Records supplied: Begin

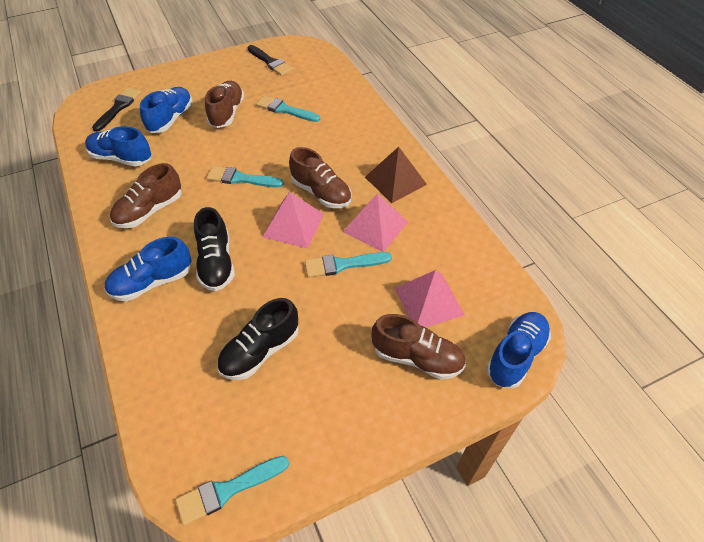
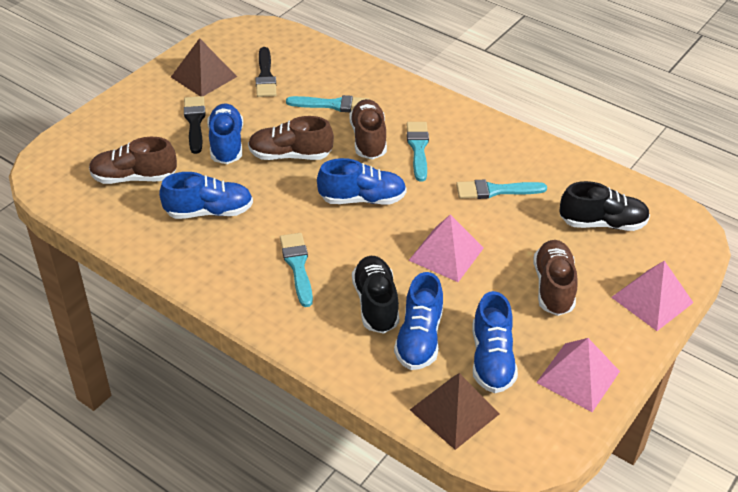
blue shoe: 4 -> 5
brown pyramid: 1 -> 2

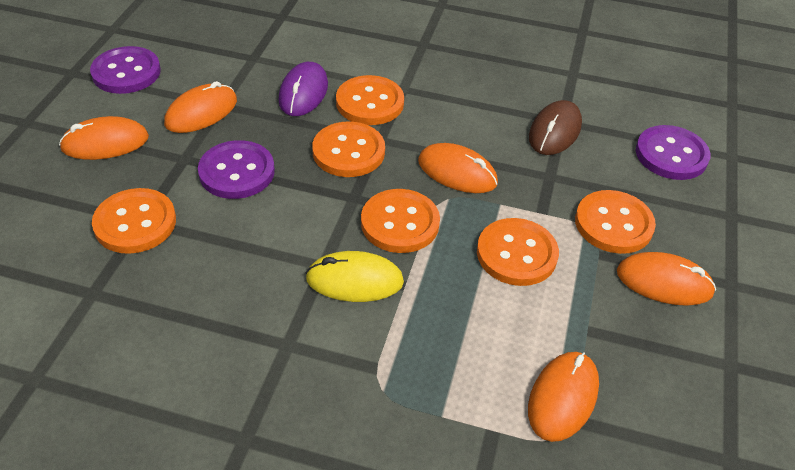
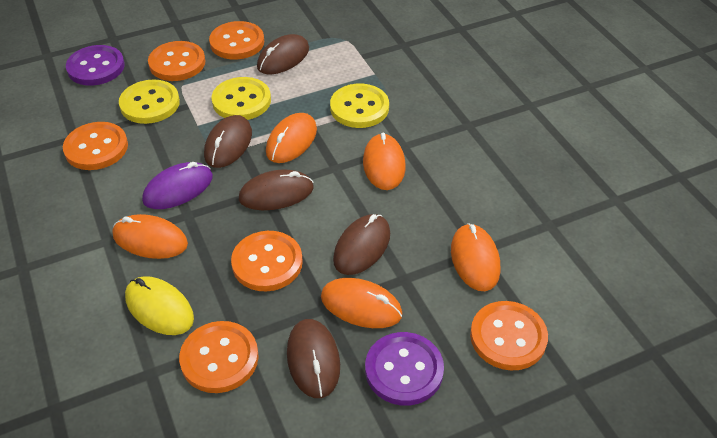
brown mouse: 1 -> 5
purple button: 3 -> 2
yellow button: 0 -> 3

Records supplied: End

# Required action:
All entries above should be printed exactly, though without their pictures.

# Solution for this problem:
blue shoe: 4 -> 5
brown pyramid: 1 -> 2

brown mouse: 1 -> 5
purple button: 3 -> 2
yellow button: 0 -> 3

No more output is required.